[Object state comparisons]
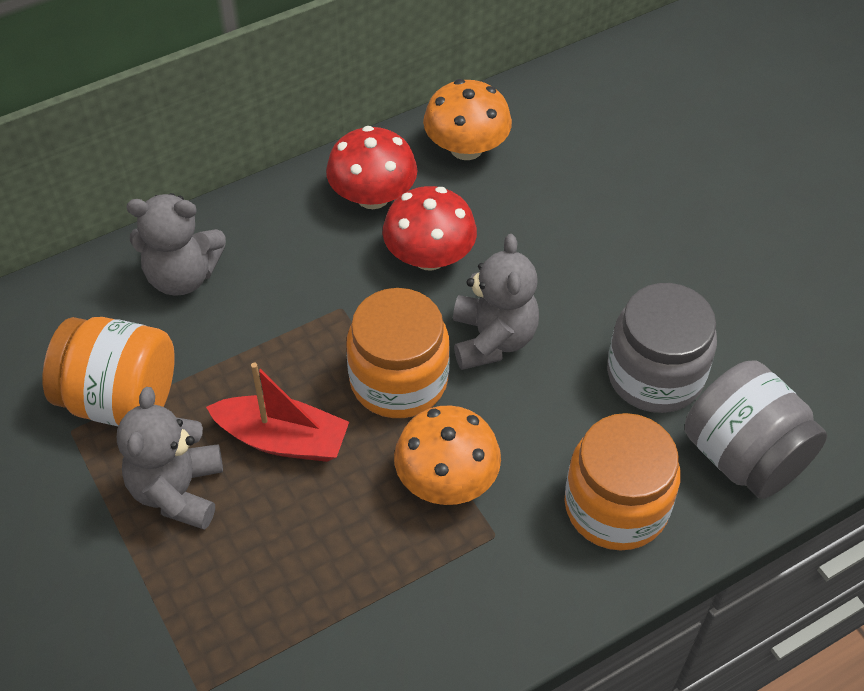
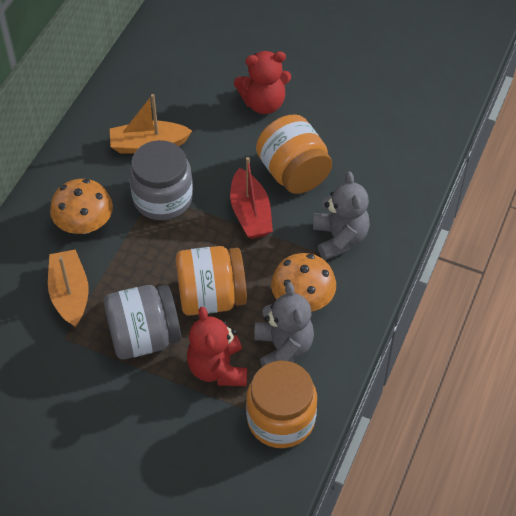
grey teddy bear: 3 -> 2
orange boat: 0 -> 2
red mushroom: 2 -> 0
red teddy bear: 0 -> 2

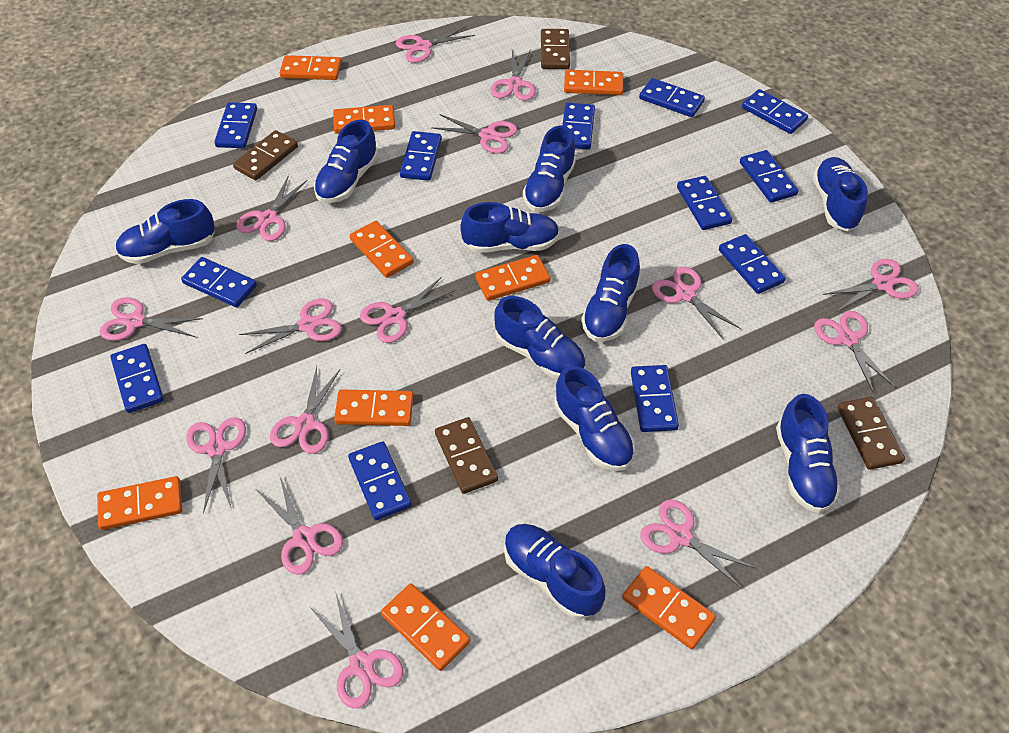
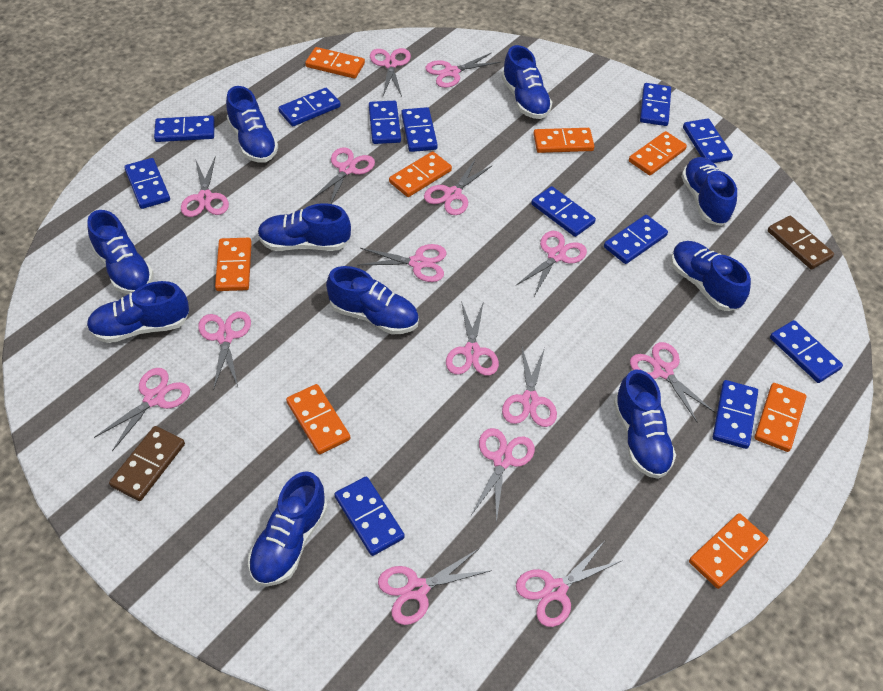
brown domino: 4 -> 2
orange domino: 9 -> 8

▶ **Requirement**
Every entry above should be printed again exactly, except for the pictures.

▶ **Solution for this problem**
grey teddy bear: 3 -> 2
orange boat: 0 -> 2
red mushroom: 2 -> 0
red teddy bear: 0 -> 2

brown domino: 4 -> 2
orange domino: 9 -> 8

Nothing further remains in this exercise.